● **Task goal**:
Print every entry below exactly, leaving out the pictures.

________________________

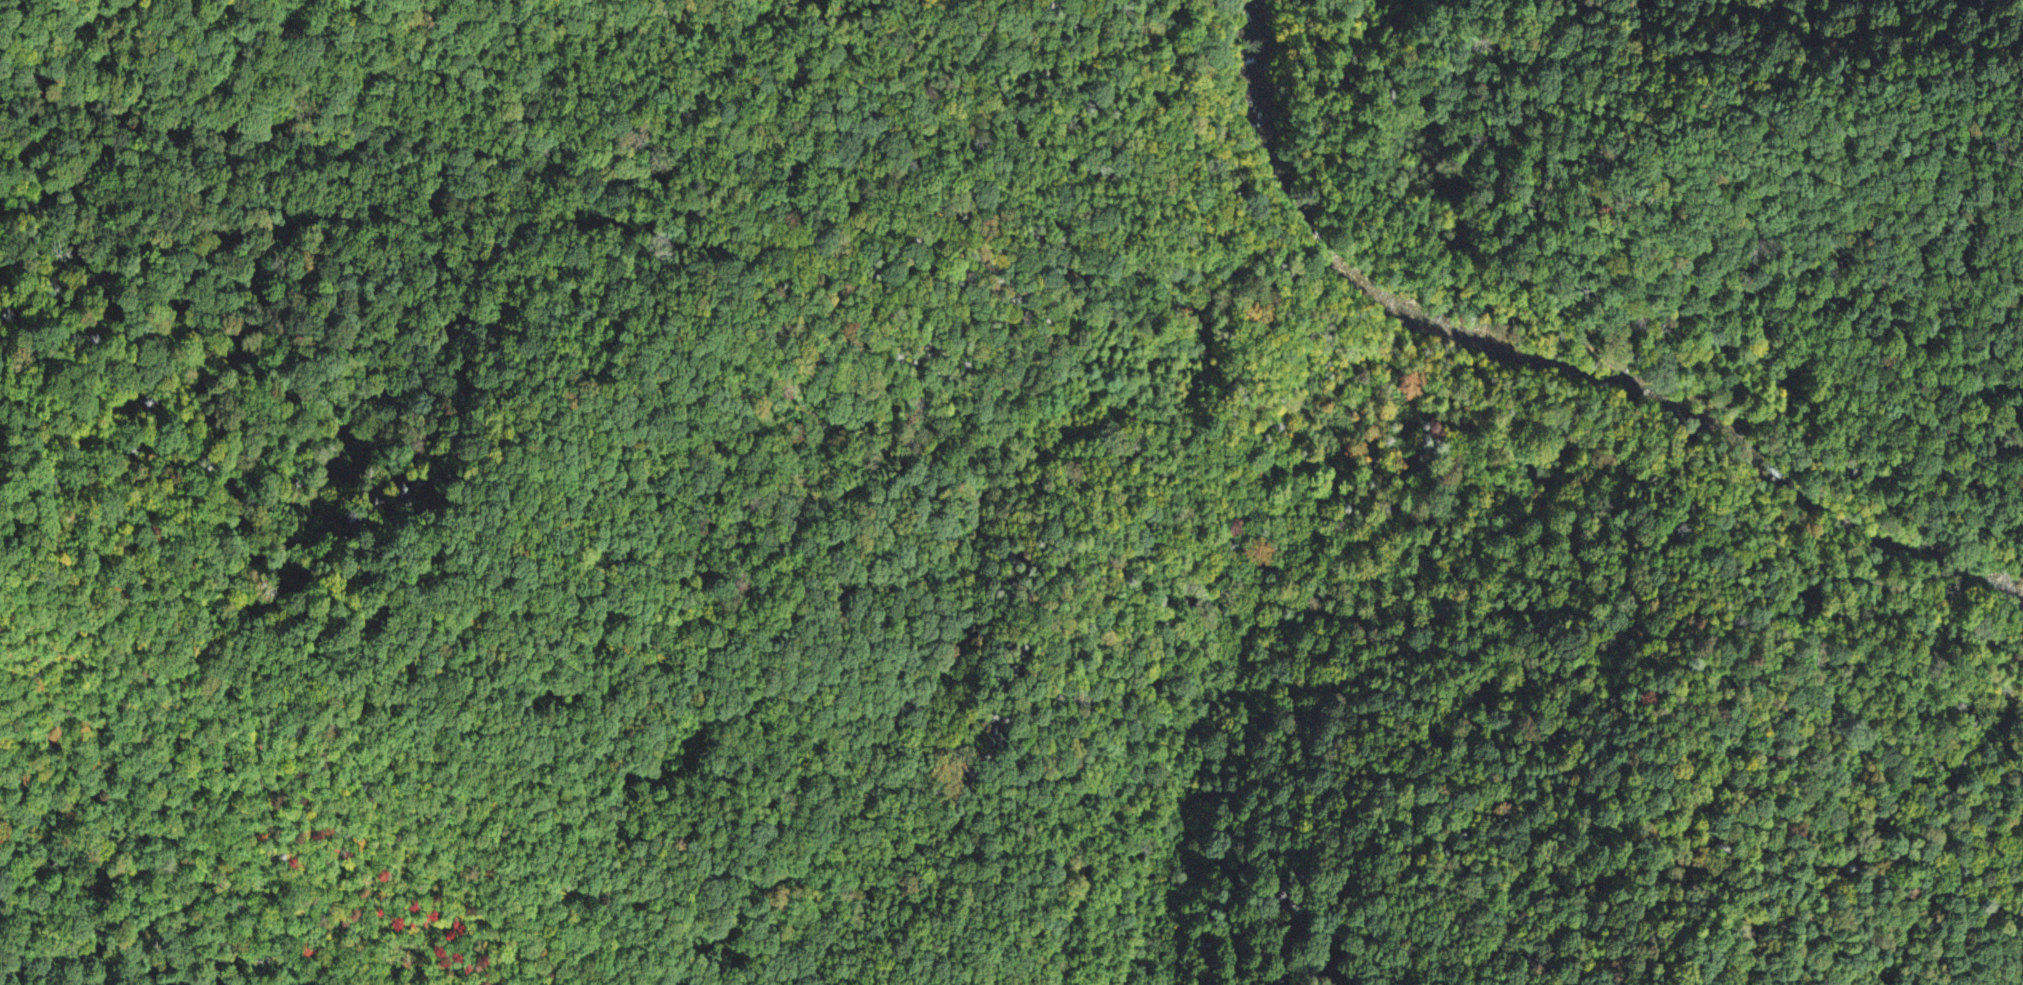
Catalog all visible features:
river: (1253, 15)
road: (1613, 351)
river: (1572, 374)
road: (1204, 684)
road: (328, 717)

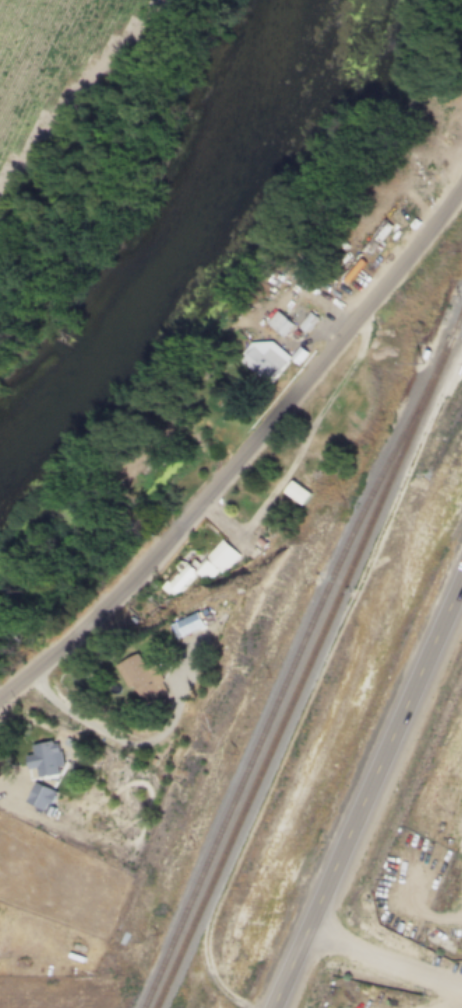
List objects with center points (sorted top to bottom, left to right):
road: (84, 98)
building: (280, 322)
building: (309, 322)
railway: (441, 355)
building: (302, 356)
building: (265, 361)
road: (245, 457)
building: (299, 494)
building: (209, 565)
building: (201, 626)
building: (154, 680)
railway: (277, 703)
railway: (290, 706)
road: (101, 727)
building: (47, 759)
road: (366, 790)
building: (44, 797)
road: (382, 959)

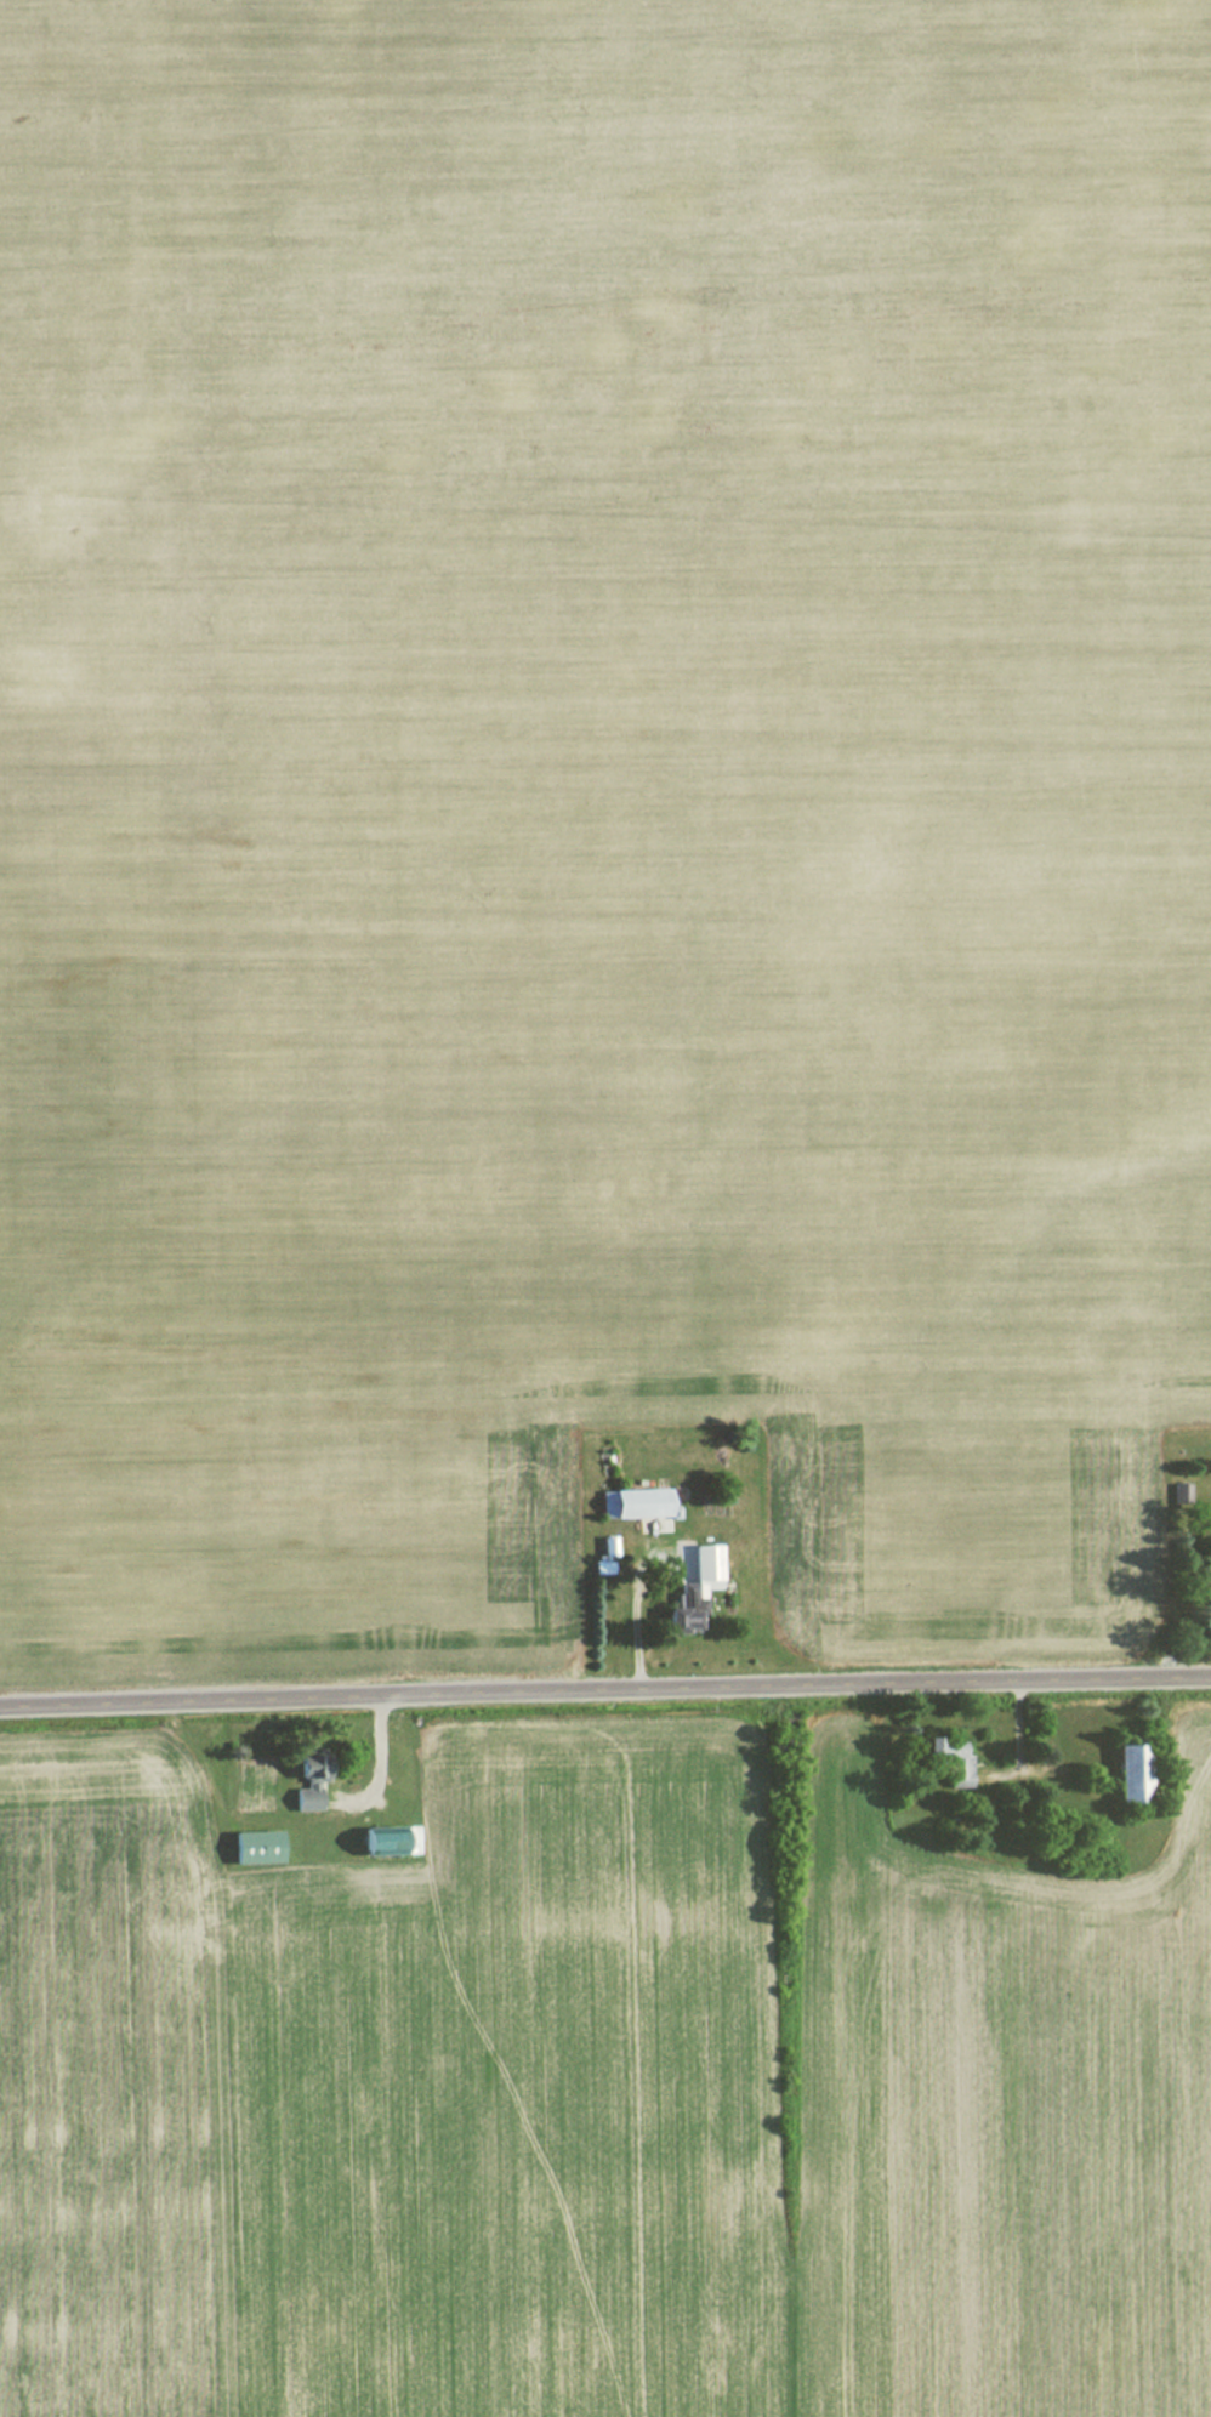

________________________

● **Finished task**:
Catalog all visible features:
river: (1253, 15)
road: (1613, 351)
river: (1572, 374)
road: (1204, 684)
road: (328, 717)

List objects with center points (sorted top to bottom, left to right):
road: (84, 98)
building: (280, 322)
building: (309, 322)
railway: (441, 355)
building: (302, 356)
building: (265, 361)
road: (245, 457)
building: (299, 494)
building: (209, 565)
building: (201, 626)
building: (154, 680)
railway: (277, 703)
railway: (290, 706)
road: (101, 727)
building: (47, 759)
road: (366, 790)
building: (44, 797)
road: (382, 959)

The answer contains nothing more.